To do:
Every line of the material that mentions the word "turquoise" should be copied out.

START Extracted material

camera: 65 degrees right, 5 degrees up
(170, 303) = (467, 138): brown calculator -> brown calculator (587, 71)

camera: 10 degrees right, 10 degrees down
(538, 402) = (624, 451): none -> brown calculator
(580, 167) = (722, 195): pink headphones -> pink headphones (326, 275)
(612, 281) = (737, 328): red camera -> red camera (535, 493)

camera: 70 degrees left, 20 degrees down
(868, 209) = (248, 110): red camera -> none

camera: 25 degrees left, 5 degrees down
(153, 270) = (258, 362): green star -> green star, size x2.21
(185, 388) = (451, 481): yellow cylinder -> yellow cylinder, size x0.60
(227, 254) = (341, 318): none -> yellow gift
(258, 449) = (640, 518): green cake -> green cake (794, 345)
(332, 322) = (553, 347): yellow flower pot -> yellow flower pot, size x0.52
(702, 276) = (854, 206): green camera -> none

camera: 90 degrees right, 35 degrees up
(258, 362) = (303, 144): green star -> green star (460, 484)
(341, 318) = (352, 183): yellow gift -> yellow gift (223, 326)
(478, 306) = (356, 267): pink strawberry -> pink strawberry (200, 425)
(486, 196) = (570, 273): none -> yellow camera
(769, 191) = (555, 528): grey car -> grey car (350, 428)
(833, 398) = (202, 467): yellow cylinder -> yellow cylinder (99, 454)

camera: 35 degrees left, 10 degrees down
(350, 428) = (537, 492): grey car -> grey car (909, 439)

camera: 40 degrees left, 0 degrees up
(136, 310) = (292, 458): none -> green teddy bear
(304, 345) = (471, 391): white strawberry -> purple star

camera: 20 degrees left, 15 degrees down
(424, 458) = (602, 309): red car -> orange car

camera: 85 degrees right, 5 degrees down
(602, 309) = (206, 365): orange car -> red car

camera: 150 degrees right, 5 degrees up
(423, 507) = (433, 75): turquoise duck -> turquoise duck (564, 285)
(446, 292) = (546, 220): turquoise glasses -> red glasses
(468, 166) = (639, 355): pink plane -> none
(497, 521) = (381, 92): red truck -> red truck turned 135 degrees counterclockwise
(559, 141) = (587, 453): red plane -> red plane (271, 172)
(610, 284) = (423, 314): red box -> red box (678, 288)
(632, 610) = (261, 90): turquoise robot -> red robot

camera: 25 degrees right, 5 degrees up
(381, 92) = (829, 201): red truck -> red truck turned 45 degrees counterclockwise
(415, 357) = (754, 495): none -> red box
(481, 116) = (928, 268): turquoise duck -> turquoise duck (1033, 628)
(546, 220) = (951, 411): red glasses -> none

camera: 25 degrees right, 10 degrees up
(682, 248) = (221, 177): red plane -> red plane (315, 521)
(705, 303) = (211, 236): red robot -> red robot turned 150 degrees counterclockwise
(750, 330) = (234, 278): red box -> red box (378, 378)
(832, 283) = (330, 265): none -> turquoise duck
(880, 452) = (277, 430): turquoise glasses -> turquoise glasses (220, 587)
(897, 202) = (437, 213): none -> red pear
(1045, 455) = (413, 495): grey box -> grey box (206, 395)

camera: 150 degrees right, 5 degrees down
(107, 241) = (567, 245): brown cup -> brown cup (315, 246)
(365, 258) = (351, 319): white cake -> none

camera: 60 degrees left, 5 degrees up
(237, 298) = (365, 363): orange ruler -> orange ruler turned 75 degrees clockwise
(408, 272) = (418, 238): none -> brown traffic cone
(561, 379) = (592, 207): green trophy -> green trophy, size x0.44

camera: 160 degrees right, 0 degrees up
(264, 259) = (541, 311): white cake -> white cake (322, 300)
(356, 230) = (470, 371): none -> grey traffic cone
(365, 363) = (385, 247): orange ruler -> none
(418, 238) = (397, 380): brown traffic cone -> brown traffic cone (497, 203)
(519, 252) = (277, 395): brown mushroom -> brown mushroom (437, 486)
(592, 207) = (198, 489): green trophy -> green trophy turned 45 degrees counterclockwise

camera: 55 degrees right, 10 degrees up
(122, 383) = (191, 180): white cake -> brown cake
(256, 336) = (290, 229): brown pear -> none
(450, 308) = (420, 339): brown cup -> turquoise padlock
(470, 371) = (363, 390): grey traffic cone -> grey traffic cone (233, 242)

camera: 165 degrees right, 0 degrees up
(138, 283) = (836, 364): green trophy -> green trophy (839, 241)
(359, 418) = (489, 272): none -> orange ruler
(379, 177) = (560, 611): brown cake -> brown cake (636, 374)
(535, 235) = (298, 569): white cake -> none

END Extracted material

The answer:
(423, 507) = (433, 75): turquoise duck -> turquoise duck (564, 285)
(446, 292) = (546, 220): turquoise glasses -> red glasses
(632, 610) = (261, 90): turquoise robot -> red robot
(481, 116) = (928, 268): turquoise duck -> turquoise duck (1033, 628)
(832, 283) = (330, 265): none -> turquoise duck
(880, 452) = (277, 430): turquoise glasses -> turquoise glasses (220, 587)
(450, 308) = (420, 339): brown cup -> turquoise padlock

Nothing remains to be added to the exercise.